● Task to complete: For this exercise, copy each line of the records that contains the word "turned".

● Exercise data:

****************************************

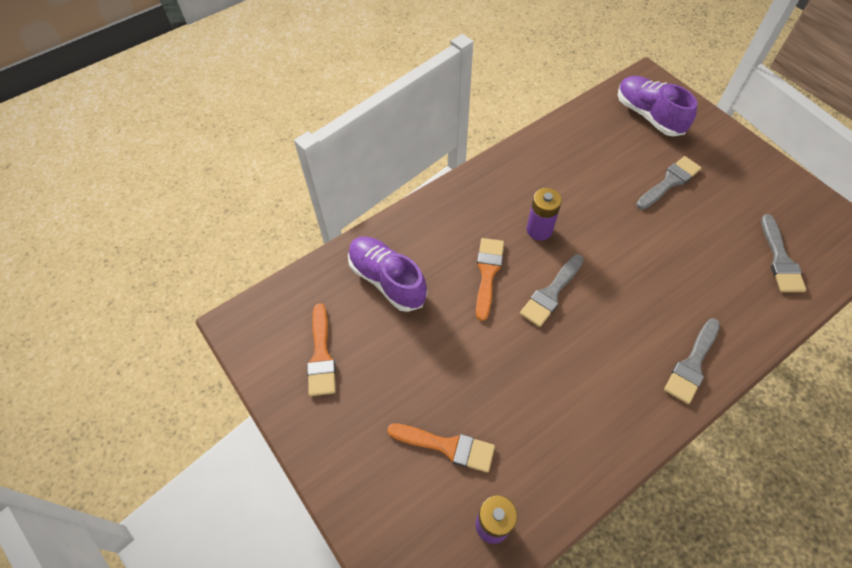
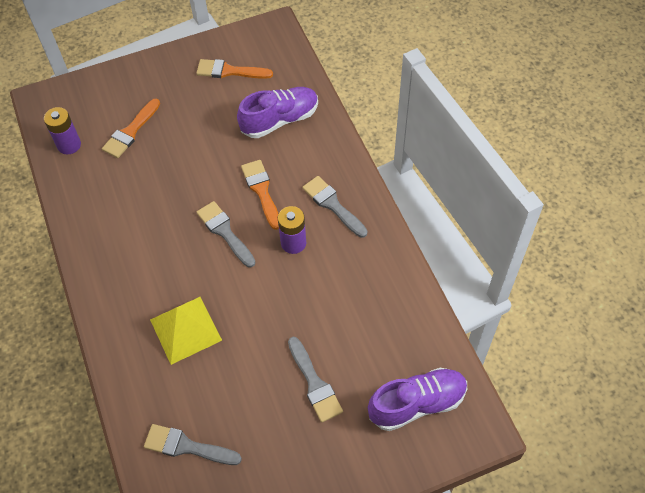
camera: 105 degrees right, 0 degrees up
(487, 273) = (261, 191): orange brush -> orange brush turned 135 degrees counterclockwise
(675, 295) = (186, 329): none -> yellow pyramid
(692, 364) = (119, 315): grey brush -> grey brush (332, 205)

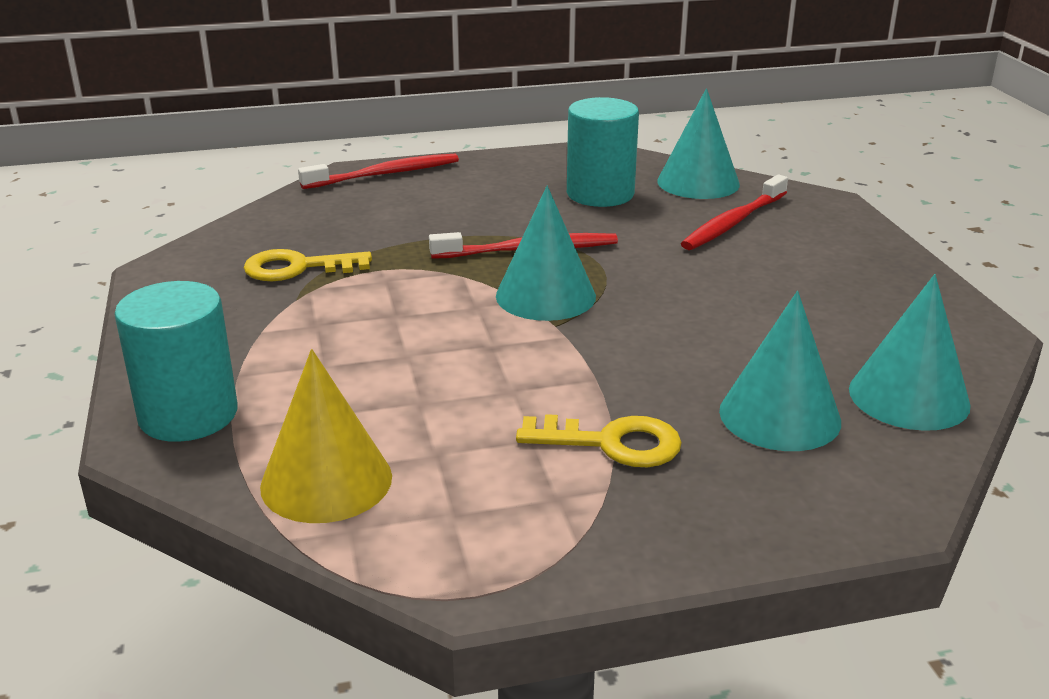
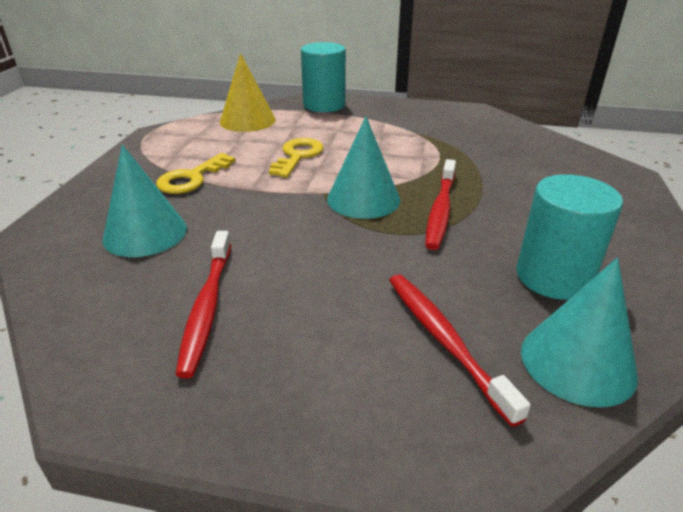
camera: 115 degrees right, 5 degrees up
(297, 268) = (457, 137): yellow key -> yellow key (297, 156)
(384, 174) = (622, 184): red toothbrush -> red toothbrush (207, 306)
(908, 397) = (90, 294): turquoise cone -> none

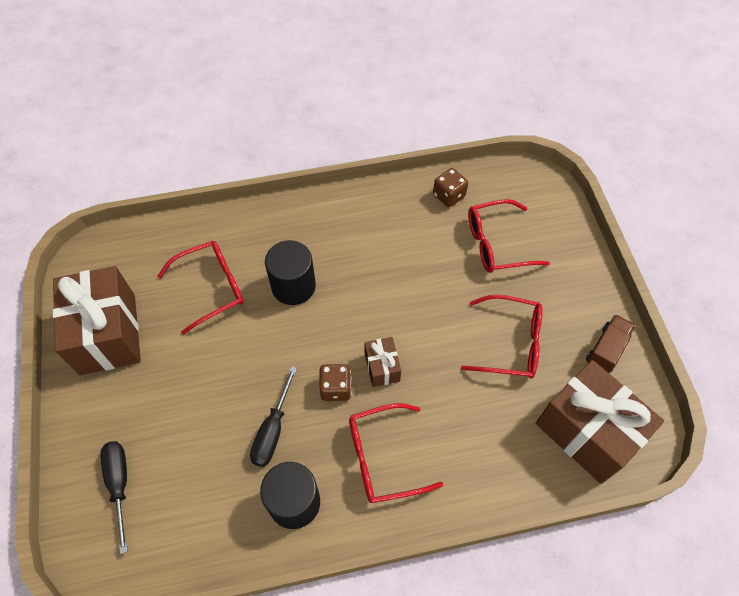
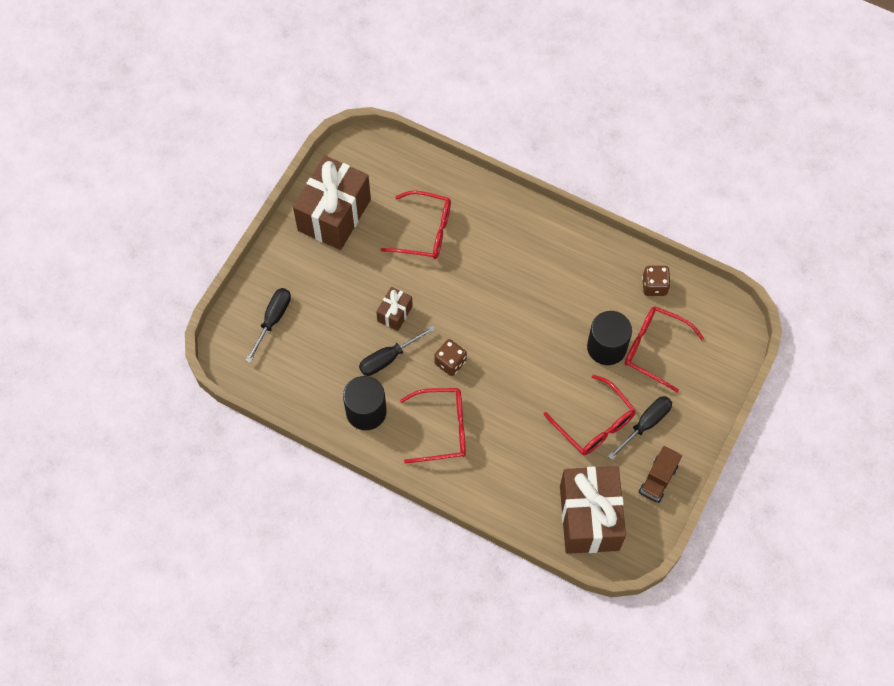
camera: 40 degrees right, 5 degrees up
(293, 286) = (481, 271): black cylinder -> black cylinder (606, 347)
(382, 367) = (492, 372): brown gift -> brown gift (395, 313)
(383, 458) = (442, 429): red glasses -> red glasses turned 150 degrees clockwise
(550, 310) = (645, 424): none -> black screwdriver
(606, 350) = (658, 480): brown truck -> brown truck turned 135 degrees clockwise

****************************************

● Reply:
(487, 273) = (261, 191): orange brush -> orange brush turned 135 degrees counterclockwise
(383, 458) = (442, 429): red glasses -> red glasses turned 150 degrees clockwise
(606, 350) = (658, 480): brown truck -> brown truck turned 135 degrees clockwise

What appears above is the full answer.